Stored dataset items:
*-*-*

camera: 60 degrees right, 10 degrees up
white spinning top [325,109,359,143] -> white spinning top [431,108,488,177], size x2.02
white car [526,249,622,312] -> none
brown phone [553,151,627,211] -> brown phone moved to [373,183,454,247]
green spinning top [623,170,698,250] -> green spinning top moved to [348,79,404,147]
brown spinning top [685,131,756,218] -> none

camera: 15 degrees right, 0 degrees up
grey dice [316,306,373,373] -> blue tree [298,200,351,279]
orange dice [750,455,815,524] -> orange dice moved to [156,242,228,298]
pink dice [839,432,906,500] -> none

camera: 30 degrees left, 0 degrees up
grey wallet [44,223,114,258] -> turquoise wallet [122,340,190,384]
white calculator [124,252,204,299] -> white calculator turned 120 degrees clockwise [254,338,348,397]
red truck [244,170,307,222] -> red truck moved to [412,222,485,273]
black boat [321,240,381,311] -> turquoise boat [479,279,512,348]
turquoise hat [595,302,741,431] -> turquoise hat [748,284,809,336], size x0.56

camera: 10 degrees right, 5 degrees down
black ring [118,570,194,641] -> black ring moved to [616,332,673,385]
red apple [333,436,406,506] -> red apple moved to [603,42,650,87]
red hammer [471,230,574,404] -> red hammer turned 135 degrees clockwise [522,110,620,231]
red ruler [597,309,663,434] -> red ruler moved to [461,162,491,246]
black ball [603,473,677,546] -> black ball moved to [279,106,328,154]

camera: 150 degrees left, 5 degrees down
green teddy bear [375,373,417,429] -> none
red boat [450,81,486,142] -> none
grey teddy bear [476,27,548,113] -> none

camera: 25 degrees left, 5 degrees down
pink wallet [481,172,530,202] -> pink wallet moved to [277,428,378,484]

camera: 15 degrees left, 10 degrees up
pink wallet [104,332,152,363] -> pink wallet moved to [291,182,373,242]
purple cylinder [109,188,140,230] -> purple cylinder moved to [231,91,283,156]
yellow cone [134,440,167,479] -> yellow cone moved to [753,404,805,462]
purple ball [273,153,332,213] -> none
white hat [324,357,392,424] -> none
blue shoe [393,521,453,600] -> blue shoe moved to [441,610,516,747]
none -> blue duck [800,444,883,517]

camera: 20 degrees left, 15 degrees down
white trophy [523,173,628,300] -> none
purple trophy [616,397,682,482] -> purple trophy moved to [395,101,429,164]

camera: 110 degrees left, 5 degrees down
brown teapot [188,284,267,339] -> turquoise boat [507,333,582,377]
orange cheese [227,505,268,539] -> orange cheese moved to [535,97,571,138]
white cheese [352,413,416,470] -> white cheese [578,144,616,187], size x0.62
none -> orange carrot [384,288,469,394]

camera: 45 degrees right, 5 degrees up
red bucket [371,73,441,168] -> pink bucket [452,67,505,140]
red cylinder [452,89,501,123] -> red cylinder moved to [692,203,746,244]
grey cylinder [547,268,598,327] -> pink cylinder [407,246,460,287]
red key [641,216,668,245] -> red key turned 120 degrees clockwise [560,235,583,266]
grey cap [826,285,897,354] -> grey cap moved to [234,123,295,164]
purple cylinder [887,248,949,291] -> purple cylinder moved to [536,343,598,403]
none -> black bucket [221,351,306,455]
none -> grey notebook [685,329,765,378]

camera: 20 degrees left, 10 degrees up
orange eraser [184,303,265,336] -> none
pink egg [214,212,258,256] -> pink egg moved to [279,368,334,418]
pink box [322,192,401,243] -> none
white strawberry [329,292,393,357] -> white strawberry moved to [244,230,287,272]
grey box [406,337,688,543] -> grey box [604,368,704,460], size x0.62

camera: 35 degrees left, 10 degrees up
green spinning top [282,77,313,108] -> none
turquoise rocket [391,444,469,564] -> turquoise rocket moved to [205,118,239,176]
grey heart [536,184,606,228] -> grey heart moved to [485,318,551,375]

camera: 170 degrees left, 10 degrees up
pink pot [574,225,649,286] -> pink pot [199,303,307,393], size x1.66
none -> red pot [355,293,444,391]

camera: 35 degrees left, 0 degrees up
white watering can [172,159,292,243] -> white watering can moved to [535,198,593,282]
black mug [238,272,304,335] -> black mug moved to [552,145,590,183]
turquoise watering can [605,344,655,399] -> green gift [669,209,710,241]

*-*-*

About this task:
Your task is to retype all the records above with nothing left out.

Answer to this task:
camera: 60 degrees right, 10 degrees up
white spinning top [325,109,359,143] -> white spinning top [431,108,488,177], size x2.02
white car [526,249,622,312] -> none
brown phone [553,151,627,211] -> brown phone moved to [373,183,454,247]
green spinning top [623,170,698,250] -> green spinning top moved to [348,79,404,147]
brown spinning top [685,131,756,218] -> none

camera: 15 degrees right, 0 degrees up
grey dice [316,306,373,373] -> blue tree [298,200,351,279]
orange dice [750,455,815,524] -> orange dice moved to [156,242,228,298]
pink dice [839,432,906,500] -> none

camera: 30 degrees left, 0 degrees up
grey wallet [44,223,114,258] -> turquoise wallet [122,340,190,384]
white calculator [124,252,204,299] -> white calculator turned 120 degrees clockwise [254,338,348,397]
red truck [244,170,307,222] -> red truck moved to [412,222,485,273]
black boat [321,240,381,311] -> turquoise boat [479,279,512,348]
turquoise hat [595,302,741,431] -> turquoise hat [748,284,809,336], size x0.56

camera: 10 degrees right, 5 degrees down
black ring [118,570,194,641] -> black ring moved to [616,332,673,385]
red apple [333,436,406,506] -> red apple moved to [603,42,650,87]
red hammer [471,230,574,404] -> red hammer turned 135 degrees clockwise [522,110,620,231]
red ruler [597,309,663,434] -> red ruler moved to [461,162,491,246]
black ball [603,473,677,546] -> black ball moved to [279,106,328,154]

camera: 150 degrees left, 5 degrees down
green teddy bear [375,373,417,429] -> none
red boat [450,81,486,142] -> none
grey teddy bear [476,27,548,113] -> none

camera: 25 degrees left, 5 degrees down
pink wallet [481,172,530,202] -> pink wallet moved to [277,428,378,484]

camera: 15 degrees left, 10 degrees up
pink wallet [104,332,152,363] -> pink wallet moved to [291,182,373,242]
purple cylinder [109,188,140,230] -> purple cylinder moved to [231,91,283,156]
yellow cone [134,440,167,479] -> yellow cone moved to [753,404,805,462]
purple ball [273,153,332,213] -> none
white hat [324,357,392,424] -> none
blue shoe [393,521,453,600] -> blue shoe moved to [441,610,516,747]
none -> blue duck [800,444,883,517]

camera: 20 degrees left, 15 degrees down
white trophy [523,173,628,300] -> none
purple trophy [616,397,682,482] -> purple trophy moved to [395,101,429,164]

camera: 110 degrees left, 5 degrees down
brown teapot [188,284,267,339] -> turquoise boat [507,333,582,377]
orange cheese [227,505,268,539] -> orange cheese moved to [535,97,571,138]
white cheese [352,413,416,470] -> white cheese [578,144,616,187], size x0.62
none -> orange carrot [384,288,469,394]

camera: 45 degrees right, 5 degrees up
red bucket [371,73,441,168] -> pink bucket [452,67,505,140]
red cylinder [452,89,501,123] -> red cylinder moved to [692,203,746,244]
grey cylinder [547,268,598,327] -> pink cylinder [407,246,460,287]
red key [641,216,668,245] -> red key turned 120 degrees clockwise [560,235,583,266]
grey cap [826,285,897,354] -> grey cap moved to [234,123,295,164]
purple cylinder [887,248,949,291] -> purple cylinder moved to [536,343,598,403]
none -> black bucket [221,351,306,455]
none -> grey notebook [685,329,765,378]

camera: 20 degrees left, 10 degrees up
orange eraser [184,303,265,336] -> none
pink egg [214,212,258,256] -> pink egg moved to [279,368,334,418]
pink box [322,192,401,243] -> none
white strawberry [329,292,393,357] -> white strawberry moved to [244,230,287,272]
grey box [406,337,688,543] -> grey box [604,368,704,460], size x0.62

camera: 35 degrees left, 10 degrees up
green spinning top [282,77,313,108] -> none
turquoise rocket [391,444,469,564] -> turquoise rocket moved to [205,118,239,176]
grey heart [536,184,606,228] -> grey heart moved to [485,318,551,375]

camera: 170 degrees left, 10 degrees up
pink pot [574,225,649,286] -> pink pot [199,303,307,393], size x1.66
none -> red pot [355,293,444,391]

camera: 35 degrees left, 0 degrees up
white watering can [172,159,292,243] -> white watering can moved to [535,198,593,282]
black mug [238,272,304,335] -> black mug moved to [552,145,590,183]
turquoise watering can [605,344,655,399] -> green gift [669,209,710,241]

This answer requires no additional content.